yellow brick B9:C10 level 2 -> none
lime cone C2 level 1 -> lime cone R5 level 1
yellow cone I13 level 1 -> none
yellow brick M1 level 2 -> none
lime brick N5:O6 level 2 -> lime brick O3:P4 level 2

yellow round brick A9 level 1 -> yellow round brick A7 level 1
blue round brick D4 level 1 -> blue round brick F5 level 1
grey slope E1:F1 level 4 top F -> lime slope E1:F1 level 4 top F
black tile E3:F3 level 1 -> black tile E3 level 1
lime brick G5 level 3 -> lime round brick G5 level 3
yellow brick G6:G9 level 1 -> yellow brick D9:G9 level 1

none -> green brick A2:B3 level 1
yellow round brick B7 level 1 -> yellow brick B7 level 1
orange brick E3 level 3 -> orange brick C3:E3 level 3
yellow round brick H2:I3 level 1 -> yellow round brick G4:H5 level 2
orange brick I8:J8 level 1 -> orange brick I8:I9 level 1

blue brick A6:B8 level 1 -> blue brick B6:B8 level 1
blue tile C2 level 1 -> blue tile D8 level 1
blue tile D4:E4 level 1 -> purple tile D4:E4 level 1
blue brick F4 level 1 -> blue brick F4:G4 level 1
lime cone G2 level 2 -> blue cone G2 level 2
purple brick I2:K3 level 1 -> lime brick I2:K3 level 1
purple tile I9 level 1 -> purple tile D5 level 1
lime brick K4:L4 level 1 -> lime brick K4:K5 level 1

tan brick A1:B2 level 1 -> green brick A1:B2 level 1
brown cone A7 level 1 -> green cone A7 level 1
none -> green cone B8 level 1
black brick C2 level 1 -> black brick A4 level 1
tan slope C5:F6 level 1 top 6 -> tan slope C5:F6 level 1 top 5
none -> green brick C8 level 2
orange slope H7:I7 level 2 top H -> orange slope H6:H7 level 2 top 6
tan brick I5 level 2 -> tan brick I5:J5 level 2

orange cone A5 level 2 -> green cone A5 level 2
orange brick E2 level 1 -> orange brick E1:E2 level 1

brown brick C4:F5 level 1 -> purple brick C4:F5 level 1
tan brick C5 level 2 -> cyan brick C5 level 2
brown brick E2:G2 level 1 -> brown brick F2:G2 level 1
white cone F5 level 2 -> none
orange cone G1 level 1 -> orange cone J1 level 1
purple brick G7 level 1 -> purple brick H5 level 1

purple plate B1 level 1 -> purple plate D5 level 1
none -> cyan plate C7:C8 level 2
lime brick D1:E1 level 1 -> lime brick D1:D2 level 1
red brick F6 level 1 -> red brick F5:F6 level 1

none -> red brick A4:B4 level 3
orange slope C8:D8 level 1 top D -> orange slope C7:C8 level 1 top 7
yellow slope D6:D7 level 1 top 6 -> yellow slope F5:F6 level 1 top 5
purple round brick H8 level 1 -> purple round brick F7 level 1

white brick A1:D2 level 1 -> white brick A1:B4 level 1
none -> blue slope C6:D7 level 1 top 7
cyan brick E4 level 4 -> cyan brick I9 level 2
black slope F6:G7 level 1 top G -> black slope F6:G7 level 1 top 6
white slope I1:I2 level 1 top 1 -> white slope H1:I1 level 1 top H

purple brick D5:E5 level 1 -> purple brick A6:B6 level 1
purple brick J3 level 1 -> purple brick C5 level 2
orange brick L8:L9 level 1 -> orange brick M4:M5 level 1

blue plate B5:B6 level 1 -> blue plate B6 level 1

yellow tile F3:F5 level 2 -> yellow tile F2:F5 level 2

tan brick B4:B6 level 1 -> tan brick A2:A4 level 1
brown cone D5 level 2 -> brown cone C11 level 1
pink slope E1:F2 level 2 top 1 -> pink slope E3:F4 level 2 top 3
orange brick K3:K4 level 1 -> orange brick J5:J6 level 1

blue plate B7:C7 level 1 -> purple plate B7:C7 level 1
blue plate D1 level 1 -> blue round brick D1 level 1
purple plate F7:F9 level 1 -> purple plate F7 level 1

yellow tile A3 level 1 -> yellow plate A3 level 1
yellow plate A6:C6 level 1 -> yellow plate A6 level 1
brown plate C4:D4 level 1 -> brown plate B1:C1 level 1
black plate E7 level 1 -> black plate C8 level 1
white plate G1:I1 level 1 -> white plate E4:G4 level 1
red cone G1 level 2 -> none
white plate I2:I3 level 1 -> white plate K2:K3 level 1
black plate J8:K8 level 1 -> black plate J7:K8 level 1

※ ※ ※

ASSIGNED TASK —
Reproduce the material above exactly, beginning at its first line and ending with the line that holds "black tile E3:F3". Include nothing else.

TASK ANSWER —
yellow brick B9:C10 level 2 -> none
lime cone C2 level 1 -> lime cone R5 level 1
yellow cone I13 level 1 -> none
yellow brick M1 level 2 -> none
lime brick N5:O6 level 2 -> lime brick O3:P4 level 2

yellow round brick A9 level 1 -> yellow round brick A7 level 1
blue round brick D4 level 1 -> blue round brick F5 level 1
grey slope E1:F1 level 4 top F -> lime slope E1:F1 level 4 top F
black tile E3:F3 level 1 -> black tile E3 level 1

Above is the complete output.